Goal of the exercise:
Could you retype the records below exactly as they appear, skipping any pictures?

Stored items from a collection:
Content starts

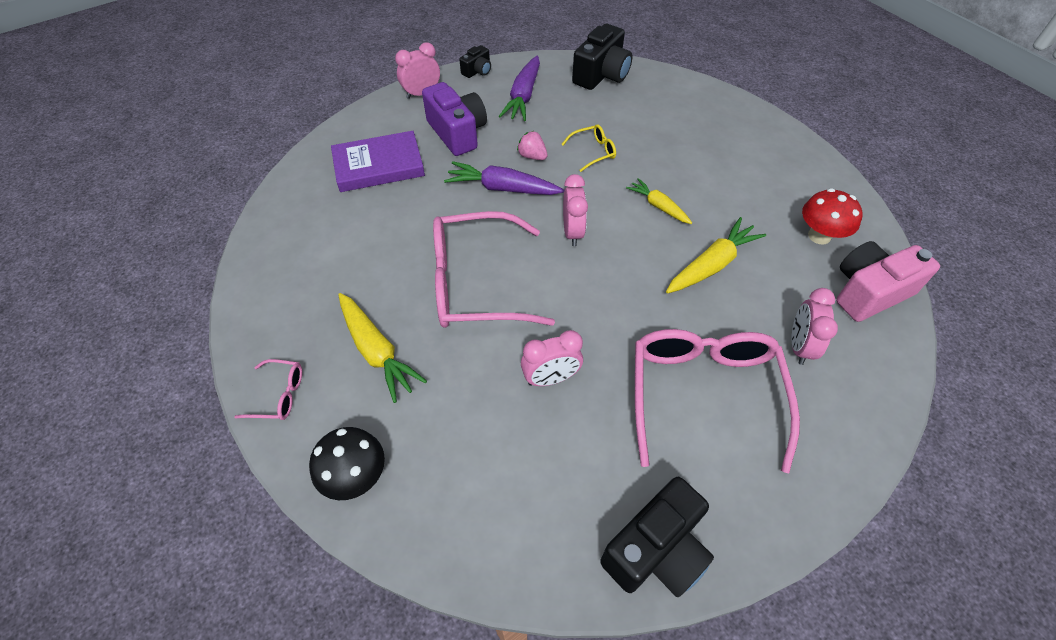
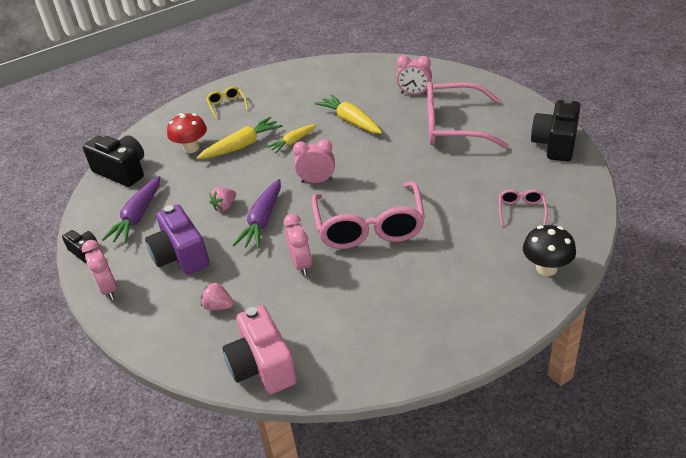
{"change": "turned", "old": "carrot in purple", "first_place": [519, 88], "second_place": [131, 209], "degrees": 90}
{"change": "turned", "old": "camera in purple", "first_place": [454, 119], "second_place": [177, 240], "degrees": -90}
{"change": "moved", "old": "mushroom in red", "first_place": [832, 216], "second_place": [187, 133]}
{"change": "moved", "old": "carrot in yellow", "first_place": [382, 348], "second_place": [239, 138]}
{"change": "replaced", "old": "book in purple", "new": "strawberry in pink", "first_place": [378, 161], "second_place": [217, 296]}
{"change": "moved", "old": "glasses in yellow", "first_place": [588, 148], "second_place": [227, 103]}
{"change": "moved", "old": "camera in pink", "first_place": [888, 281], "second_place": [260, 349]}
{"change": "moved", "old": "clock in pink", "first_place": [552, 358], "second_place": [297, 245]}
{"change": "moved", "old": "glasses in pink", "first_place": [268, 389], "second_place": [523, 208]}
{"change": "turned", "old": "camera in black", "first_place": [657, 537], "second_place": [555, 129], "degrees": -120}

Content ends

Solution for this problem:
{"change": "turned", "old": "carrot in purple", "first_place": [519, 88], "second_place": [131, 209], "degrees": 90}
{"change": "turned", "old": "camera in purple", "first_place": [454, 119], "second_place": [177, 240], "degrees": -90}
{"change": "moved", "old": "mushroom in red", "first_place": [832, 216], "second_place": [187, 133]}
{"change": "moved", "old": "carrot in yellow", "first_place": [382, 348], "second_place": [239, 138]}
{"change": "replaced", "old": "book in purple", "new": "strawberry in pink", "first_place": [378, 161], "second_place": [217, 296]}
{"change": "moved", "old": "glasses in yellow", "first_place": [588, 148], "second_place": [227, 103]}
{"change": "moved", "old": "camera in pink", "first_place": [888, 281], "second_place": [260, 349]}
{"change": "moved", "old": "clock in pink", "first_place": [552, 358], "second_place": [297, 245]}
{"change": "moved", "old": "glasses in pink", "first_place": [268, 389], "second_place": [523, 208]}
{"change": "turned", "old": "camera in black", "first_place": [657, 537], "second_place": [555, 129], "degrees": -120}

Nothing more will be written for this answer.